┌─ Material for this exercise

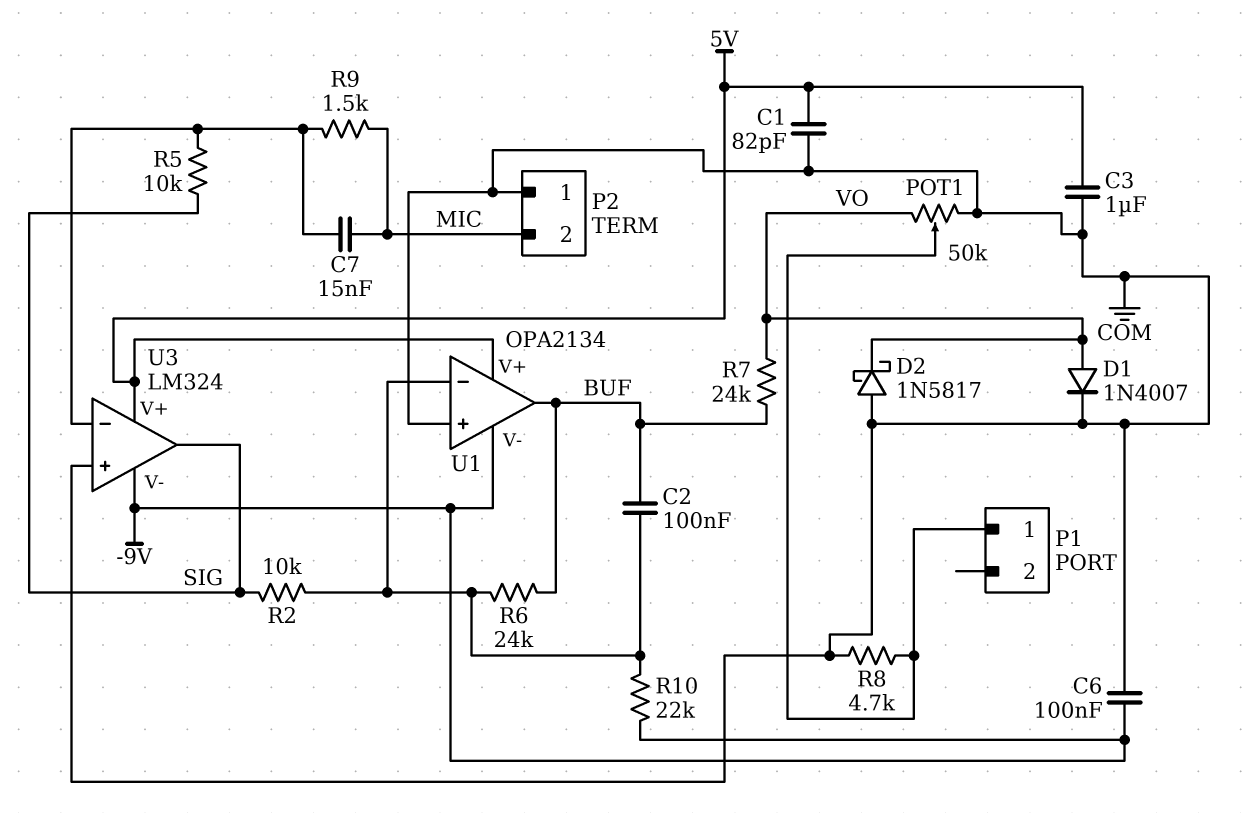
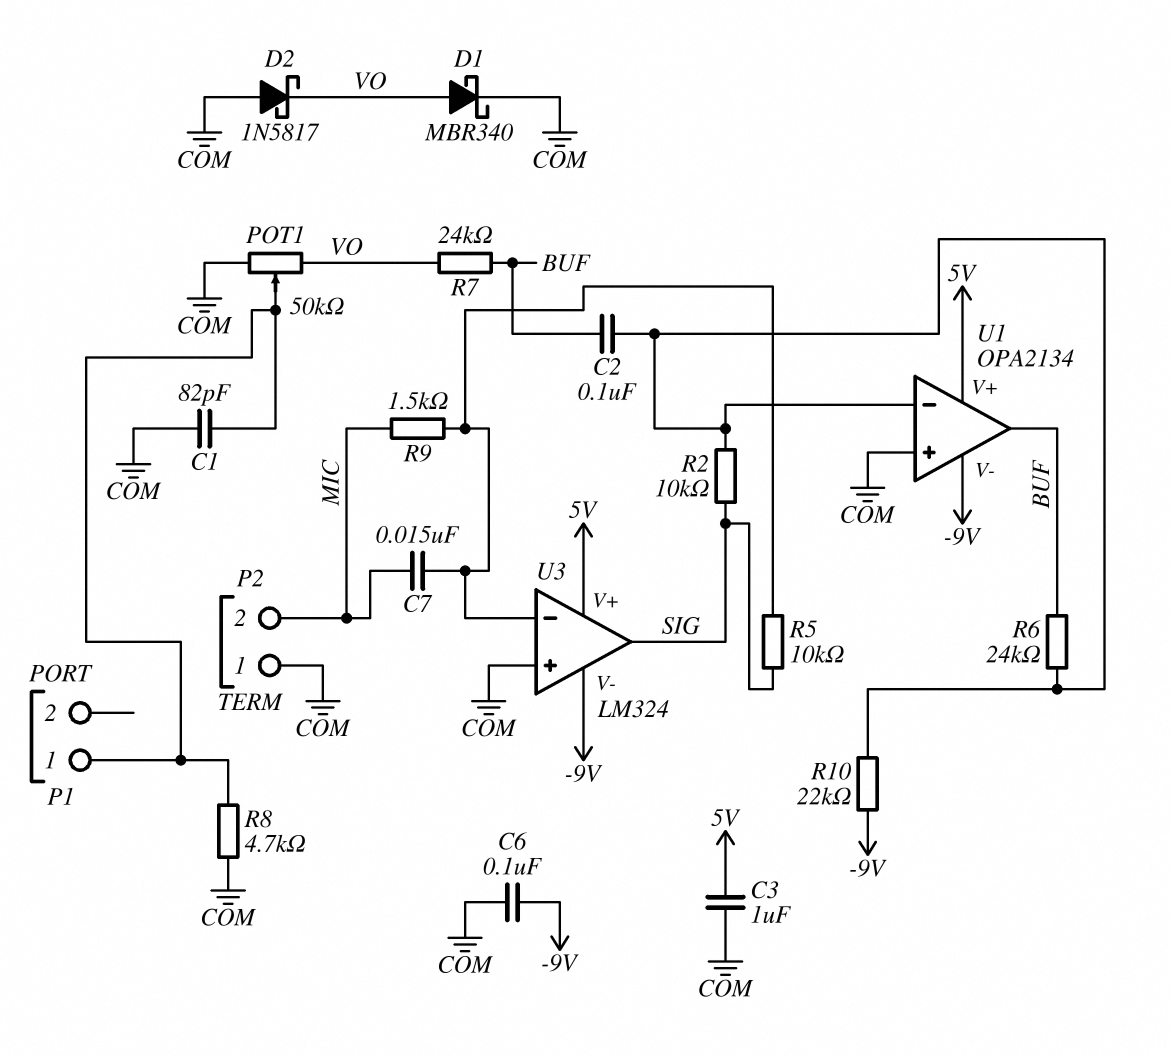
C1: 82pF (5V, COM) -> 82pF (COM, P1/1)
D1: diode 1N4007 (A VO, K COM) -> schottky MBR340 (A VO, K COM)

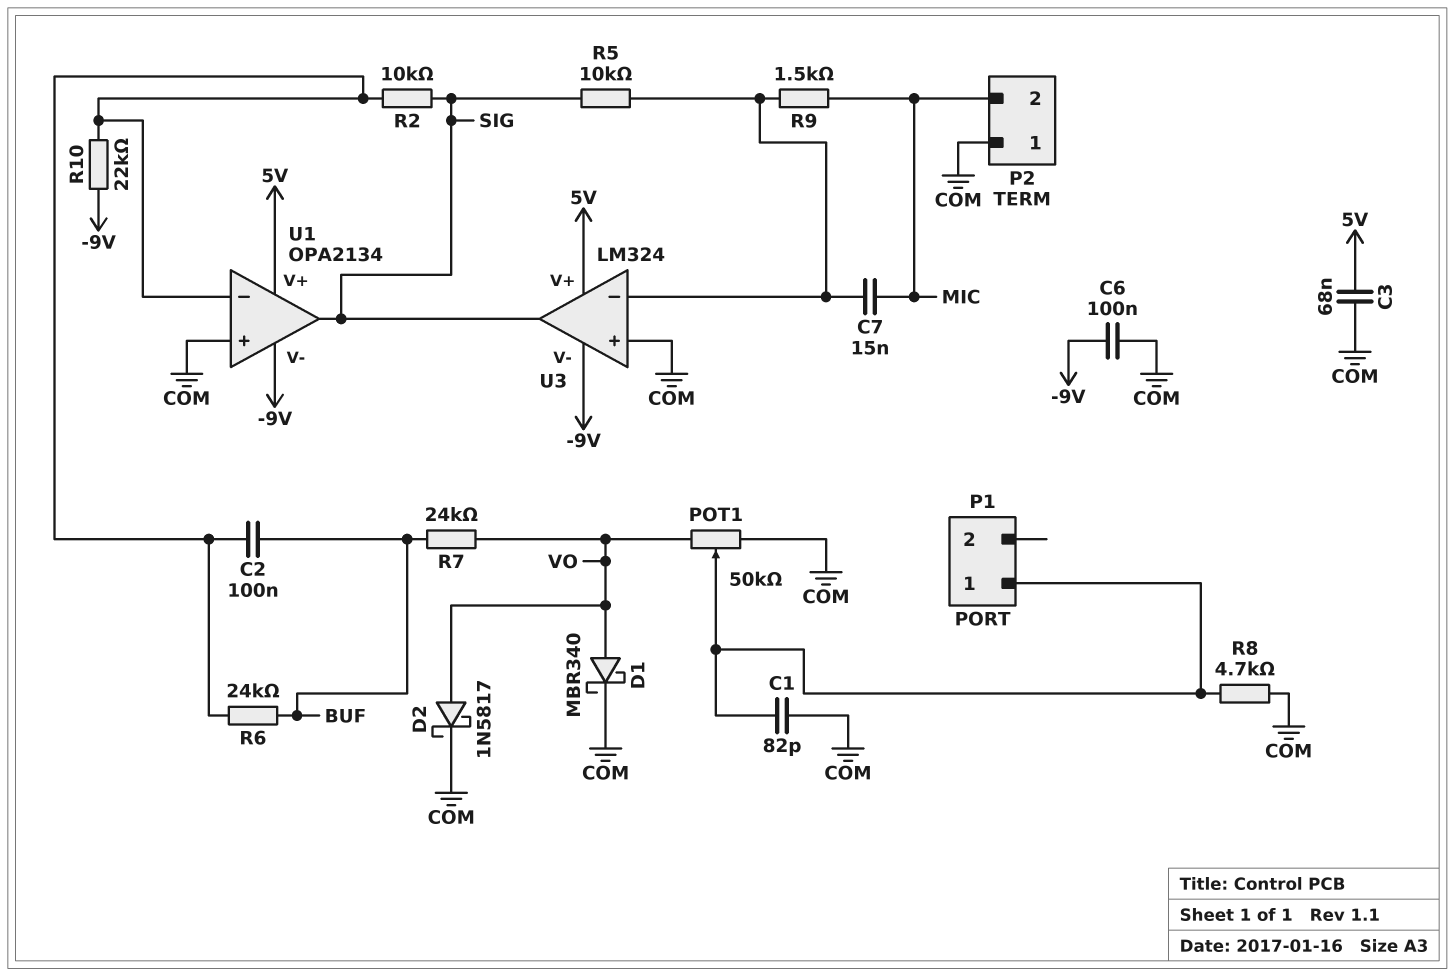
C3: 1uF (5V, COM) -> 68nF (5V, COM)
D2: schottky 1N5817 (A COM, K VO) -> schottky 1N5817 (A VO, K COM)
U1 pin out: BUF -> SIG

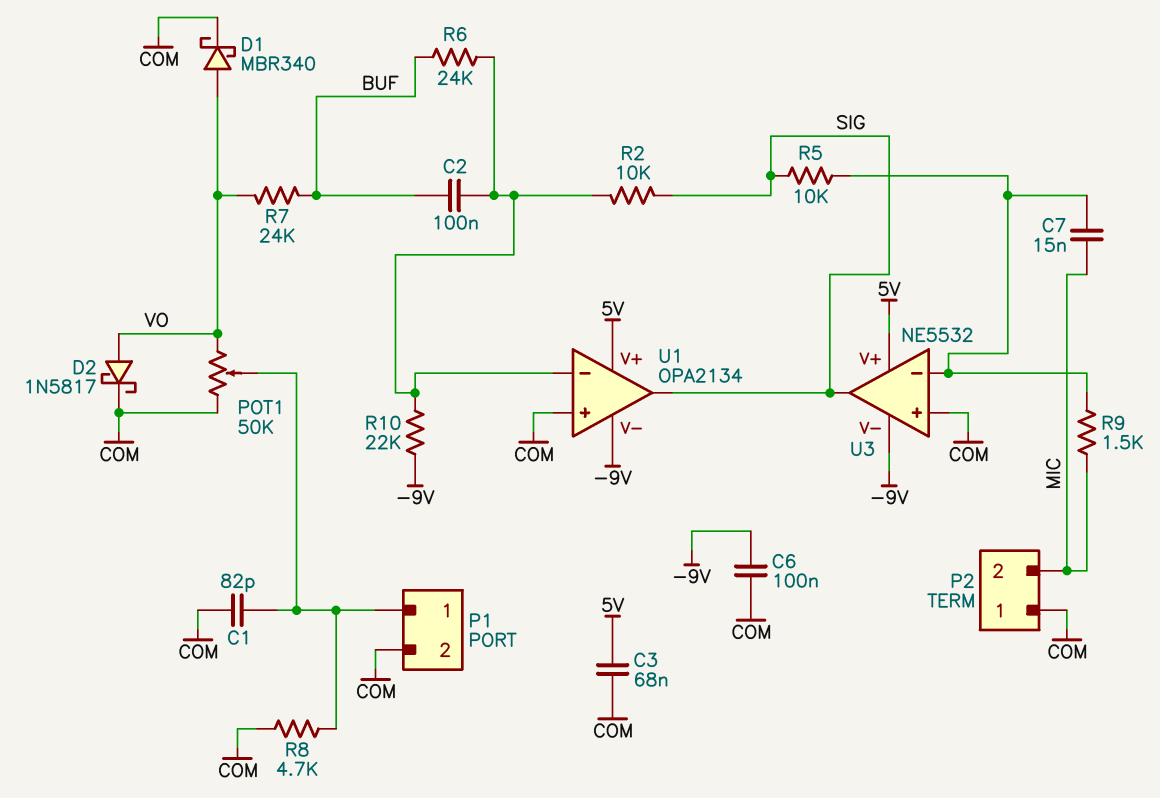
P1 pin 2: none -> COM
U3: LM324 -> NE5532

└─
┌─ Material for this exercise

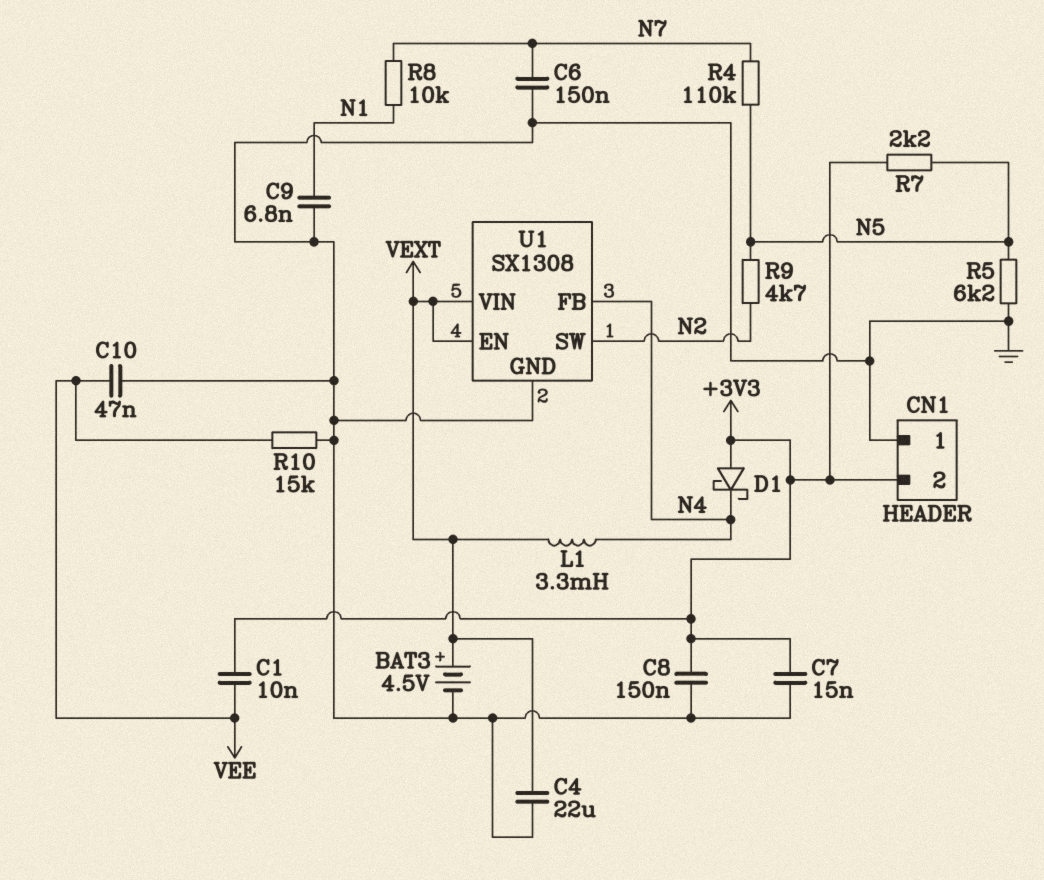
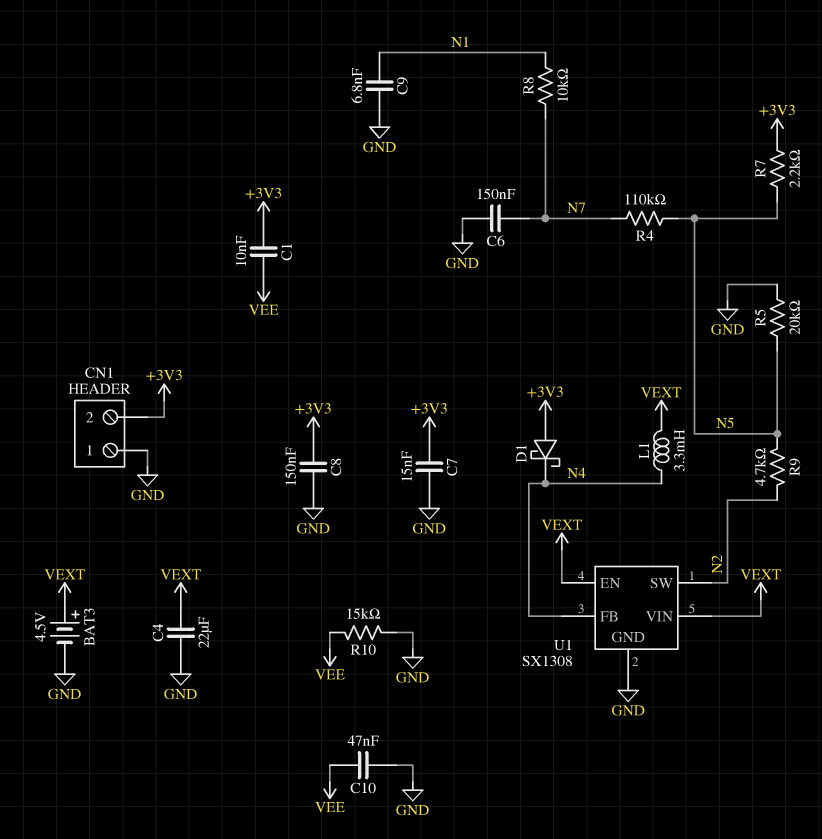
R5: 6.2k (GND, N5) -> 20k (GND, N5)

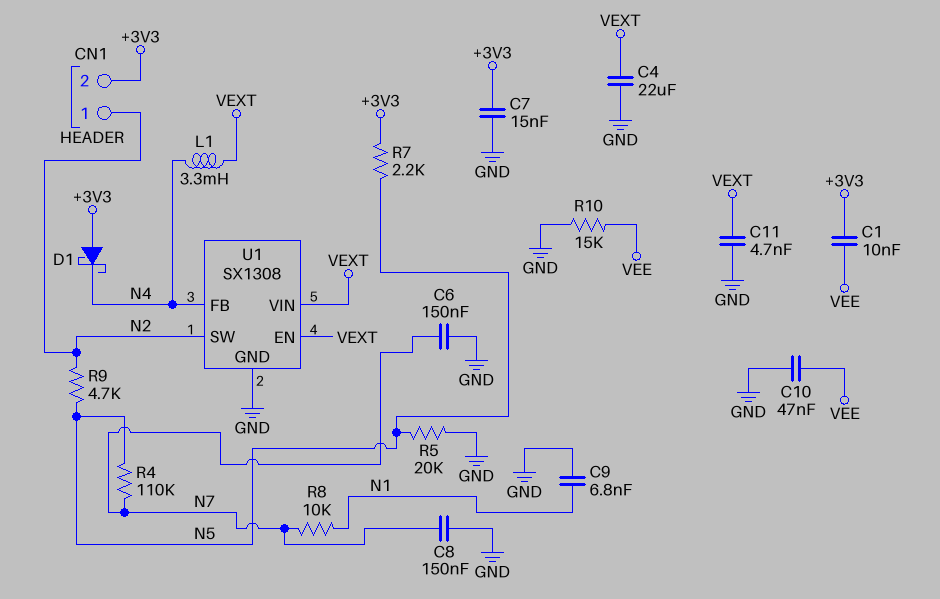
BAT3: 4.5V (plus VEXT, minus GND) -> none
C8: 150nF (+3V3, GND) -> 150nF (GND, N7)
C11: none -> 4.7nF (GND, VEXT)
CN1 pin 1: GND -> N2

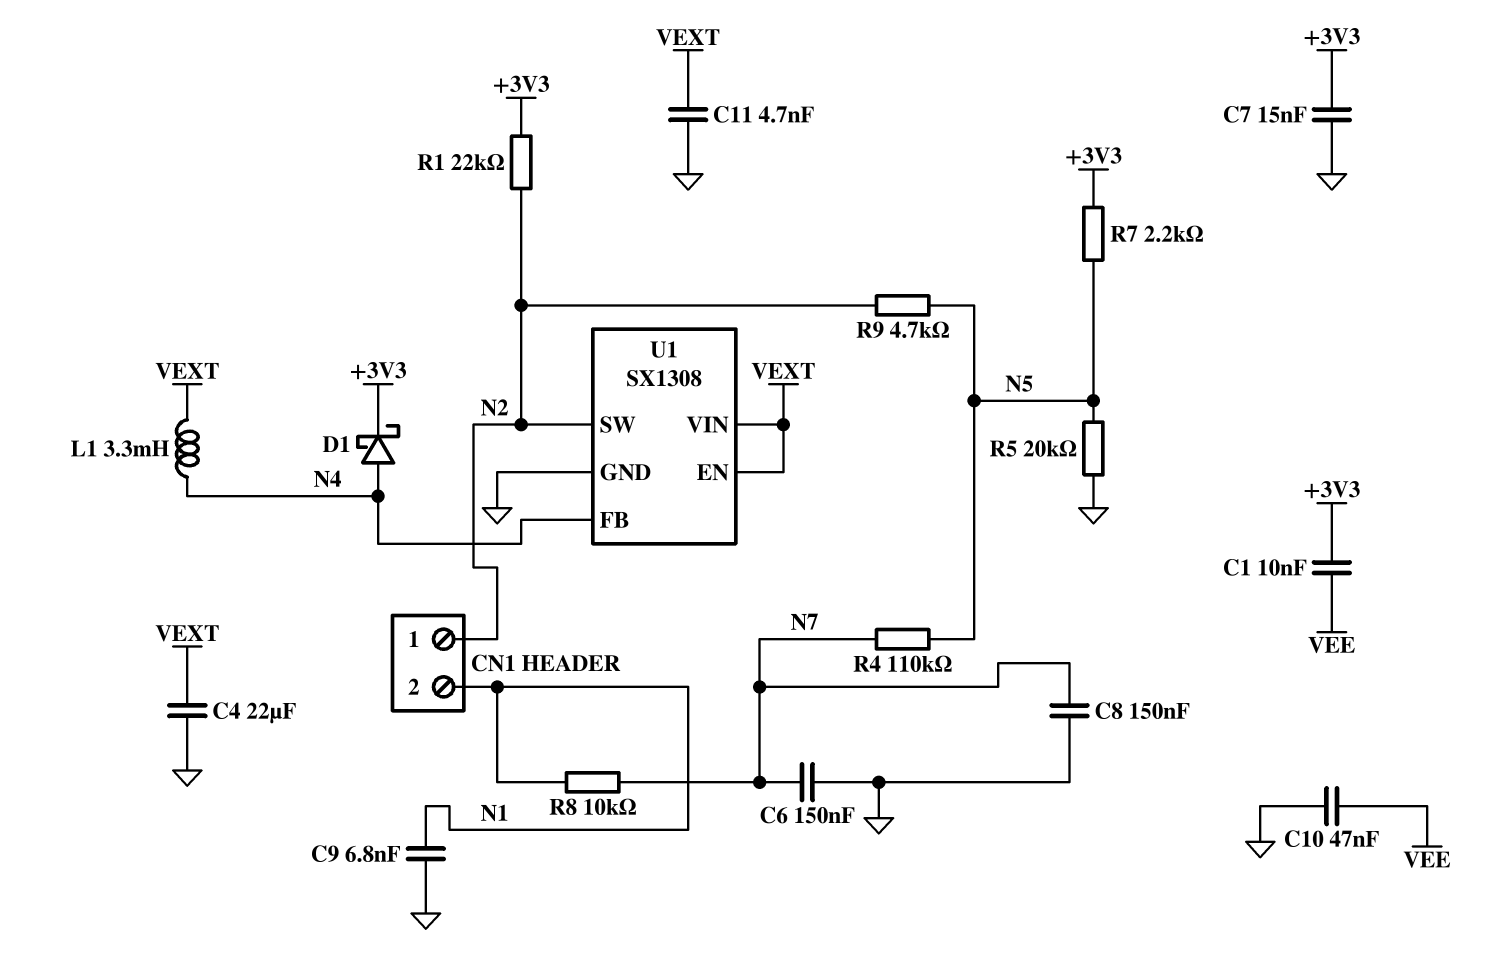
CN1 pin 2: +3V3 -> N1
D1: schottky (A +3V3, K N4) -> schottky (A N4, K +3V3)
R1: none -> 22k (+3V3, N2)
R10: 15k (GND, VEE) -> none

└─

_Requirement:_ From the records above, count the lines in which the string "none" is found, and answer with the number alone.

_Answer for this exercise:_ 5